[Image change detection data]
========

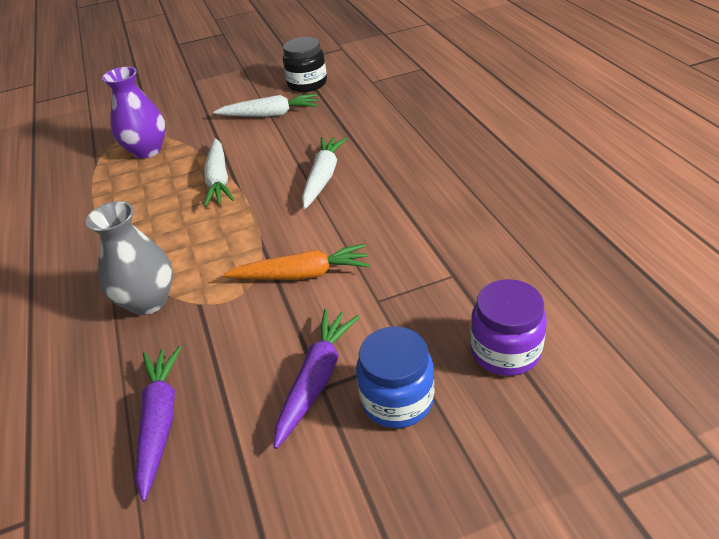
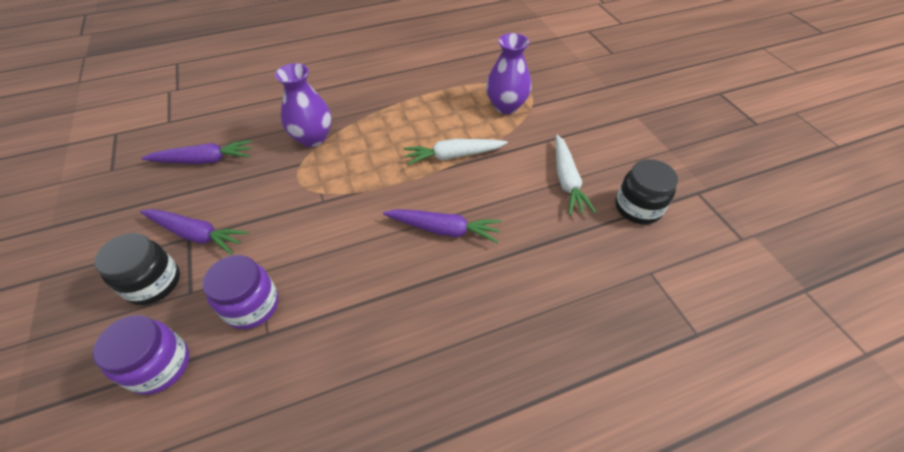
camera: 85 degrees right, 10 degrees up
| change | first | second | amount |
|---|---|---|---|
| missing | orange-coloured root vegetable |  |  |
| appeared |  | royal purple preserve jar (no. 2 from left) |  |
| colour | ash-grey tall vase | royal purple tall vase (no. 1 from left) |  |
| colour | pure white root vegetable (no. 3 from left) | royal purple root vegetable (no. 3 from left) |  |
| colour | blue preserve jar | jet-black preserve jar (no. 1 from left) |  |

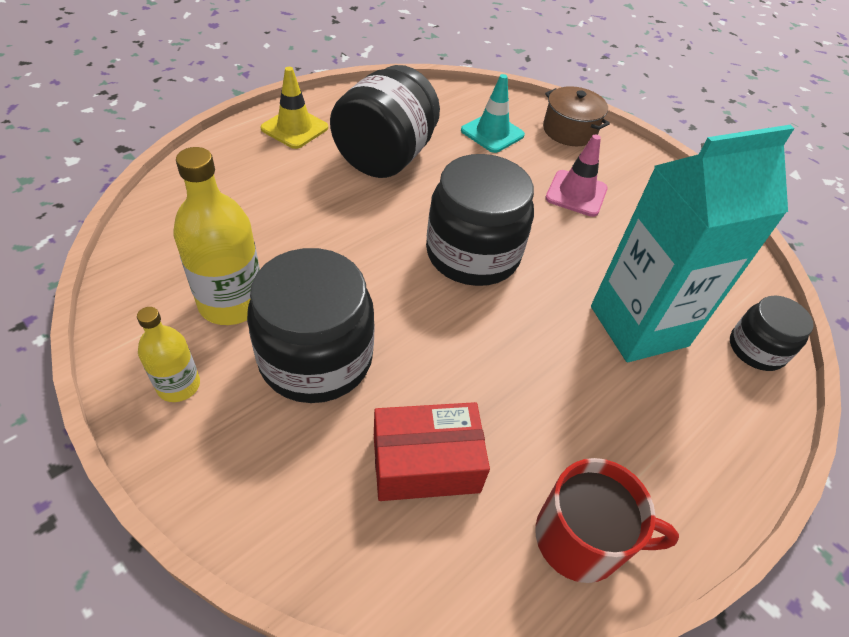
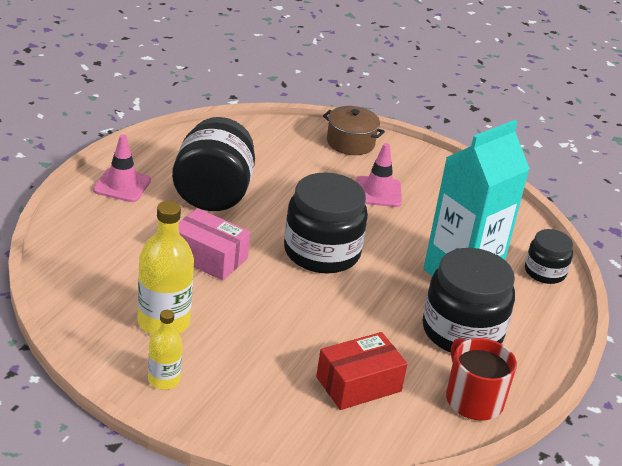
camera: 20 degrees left, 15 degrees down
| change | first | second | amount |
|---|---|---|---|
| missing | teal safety cone |  |  |
| appeared |  | rosy parcel |  |
| relocated | jet-black preserve jar (no. 1 from left in the first image) | jet-black preserve jar (no. 3 from left) |  |
| colour | golden safety cone | rosy safety cone (no. 1 from left) |  |
| spun | scarlet coffee mug |  | 105 degrees counterclockwise |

========

**TASK GOAL:**
Repeat each record as given. No picture belongs in the copy.

**YOUR SOLUTION:**
camera: 85 degrees right, 10 degrees up
| change | first | second | amount |
|---|---|---|---|
| missing | orange-coloured root vegetable |  |  |
| appeared |  | royal purple preserve jar (no. 2 from left) |  |
| colour | ash-grey tall vase | royal purple tall vase (no. 1 from left) |  |
| colour | pure white root vegetable (no. 3 from left) | royal purple root vegetable (no. 3 from left) |  |
| colour | blue preserve jar | jet-black preserve jar (no. 1 from left) |  |

camera: 20 degrees left, 15 degrees down
| change | first | second | amount |
|---|---|---|---|
| missing | teal safety cone |  |  |
| appeared |  | rosy parcel |  |
| relocated | jet-black preserve jar (no. 1 from left in the first image) | jet-black preserve jar (no. 3 from left) |  |
| colour | golden safety cone | rosy safety cone (no. 1 from left) |  |
| spun | scarlet coffee mug |  | 105 degrees counterclockwise |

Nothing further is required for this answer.